↓

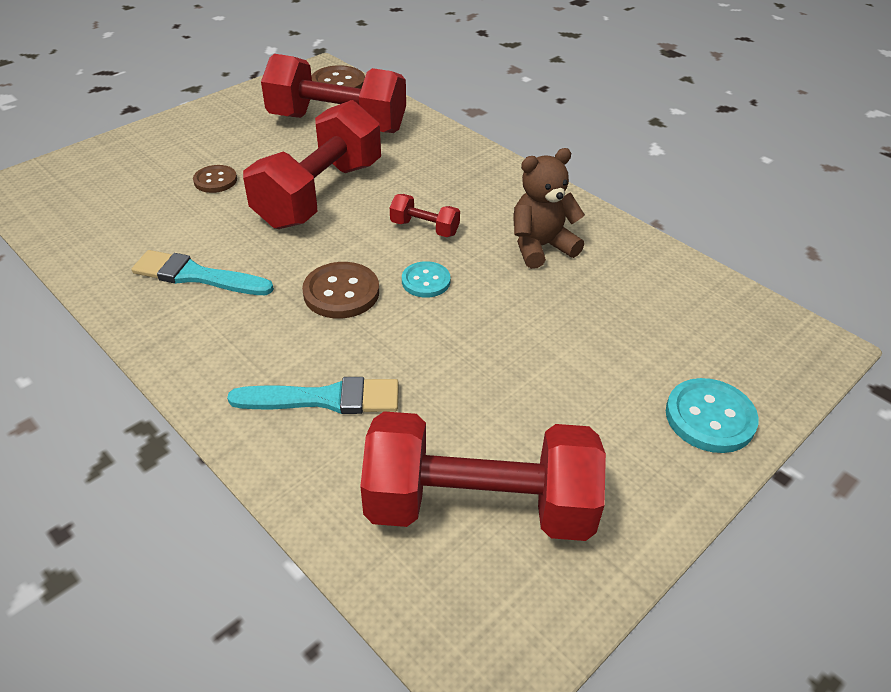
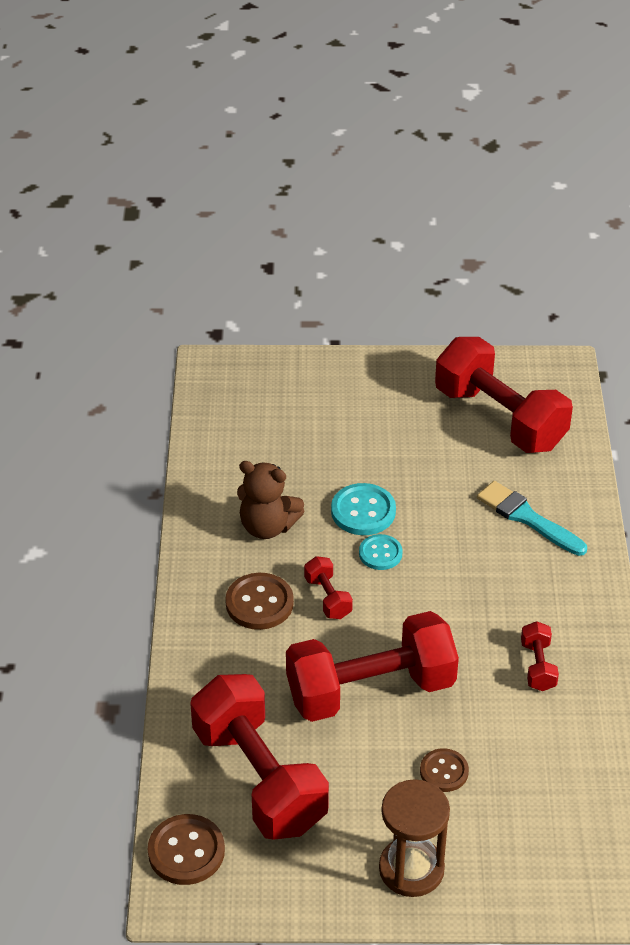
camera: 135 degrees left, 0 degrees up
(191, 132) = (411, 869): none -> brown hourglass
(197, 276) = (538, 666): turquoise brush -> red dumbbell
(341, 292) = (447, 583): brown button -> brown button (259, 603)
(710, 417) = (329, 378): turquoise button -> turquoise button (363, 511)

↑

--- Instructions to follow ---
The output should be exactly the lines from the one containing "(191, 132) = (411, 869): none" to the final line of the listing above, inclusive.

--- Finished exercise ---
(191, 132) = (411, 869): none -> brown hourglass
(197, 276) = (538, 666): turquoise brush -> red dumbbell
(341, 292) = (447, 583): brown button -> brown button (259, 603)
(710, 417) = (329, 378): turquoise button -> turquoise button (363, 511)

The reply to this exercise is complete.